#### PROBLEM DETAILS
The records are set out below this line. Return exactly the lines from the one containing "old: turquoise padlock" through the last, and exclude the pictures.

[Object change listings]
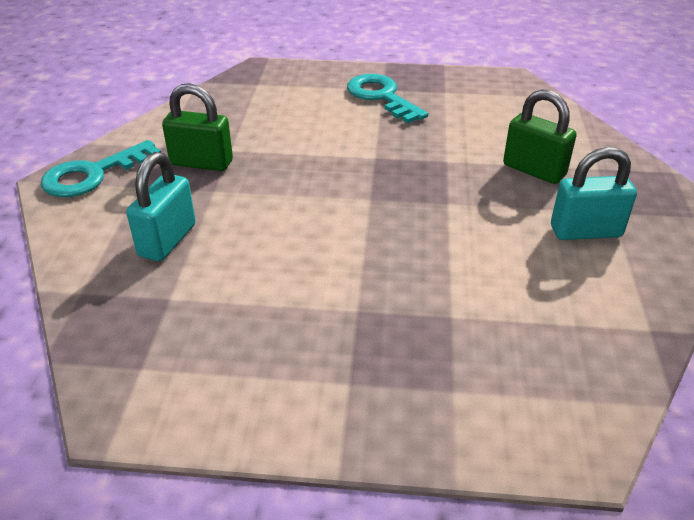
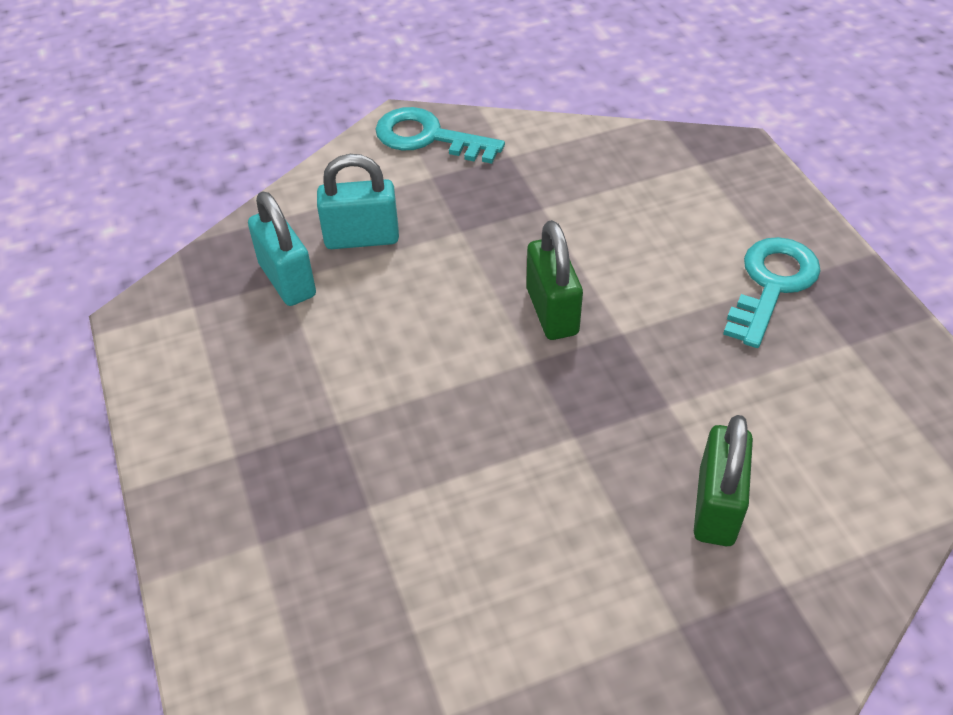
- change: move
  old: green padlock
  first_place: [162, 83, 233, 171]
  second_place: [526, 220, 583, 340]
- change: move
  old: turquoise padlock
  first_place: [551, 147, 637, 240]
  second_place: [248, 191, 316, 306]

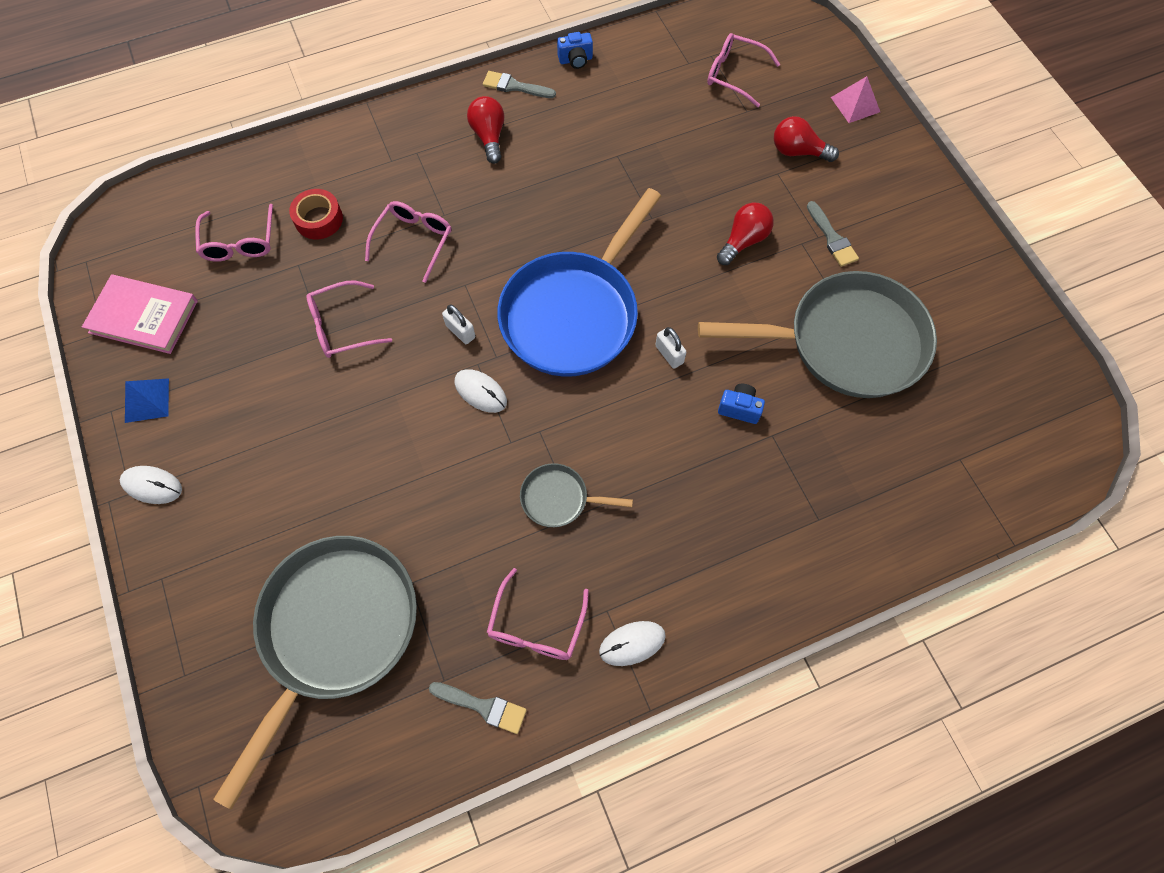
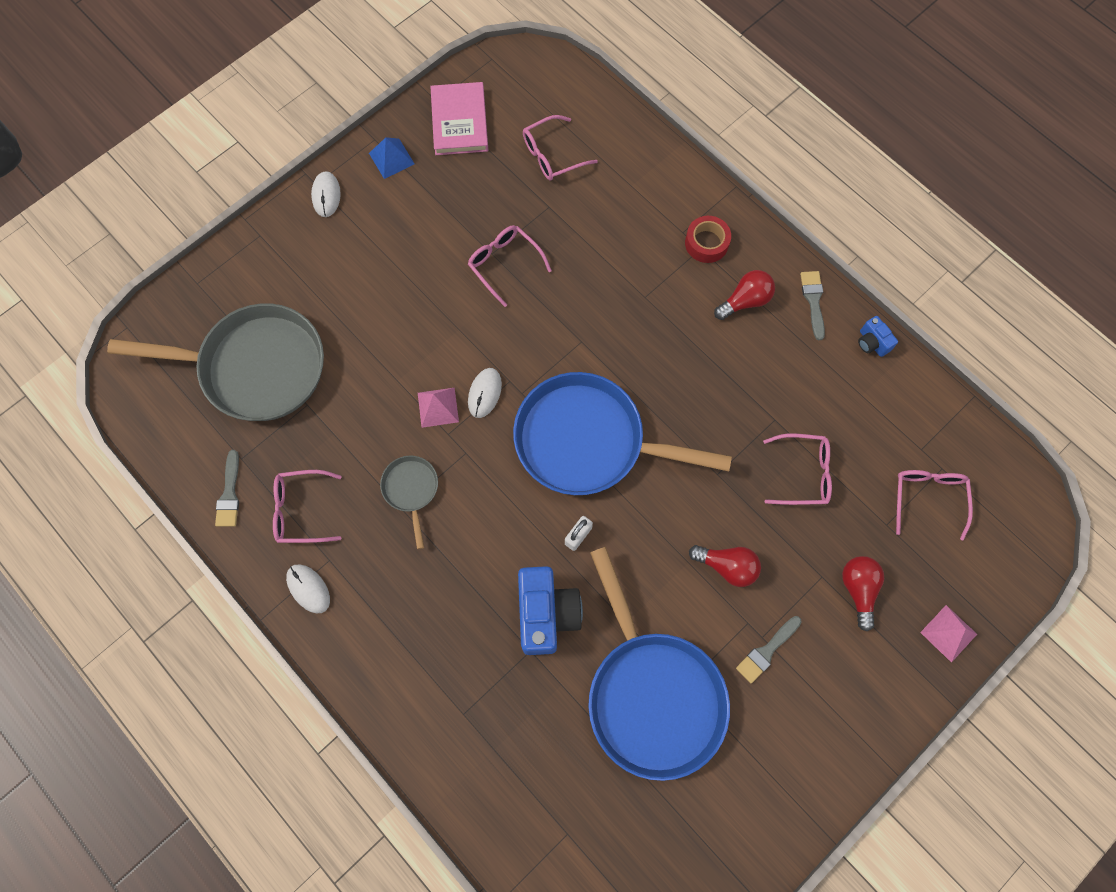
- change: delete
  old: white padlock
  first_place: [442, 305, 475, 344]
- change: insert
  new: pink pyramid
  second_place: [418, 387, 459, 428]
- change: move
  old: red tape
  first_place: [289, 189, 343, 239]
  second_place: [685, 216, 731, 263]
- change: move
  old: pink glasses
  first_place: [365, 201, 452, 283]
  second_place: [763, 433, 832, 505]
- change: recolor
  old: grey pan
  new: blue pan
  first_place: [698, 271, 937, 398]
  second_place: [588, 547, 730, 781]
- change: resize
  old: blue camera
  first_place: [718, 384, 765, 424]
  second_place: [518, 566, 583, 655]
  factor: 2.07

#### RESPONSE TO THIS EXERCISE
  old: turquoise padlock
  first_place: [551, 147, 637, 240]
  second_place: [248, 191, 316, 306]

- change: delete
  old: white padlock
  first_place: [442, 305, 475, 344]
- change: insert
  new: pink pyramid
  second_place: [418, 387, 459, 428]
- change: move
  old: red tape
  first_place: [289, 189, 343, 239]
  second_place: [685, 216, 731, 263]
- change: move
  old: pink glasses
  first_place: [365, 201, 452, 283]
  second_place: [763, 433, 832, 505]
- change: recolor
  old: grey pan
  new: blue pan
  first_place: [698, 271, 937, 398]
  second_place: [588, 547, 730, 781]
- change: resize
  old: blue camera
  first_place: [718, 384, 765, 424]
  second_place: [518, 566, 583, 655]
  factor: 2.07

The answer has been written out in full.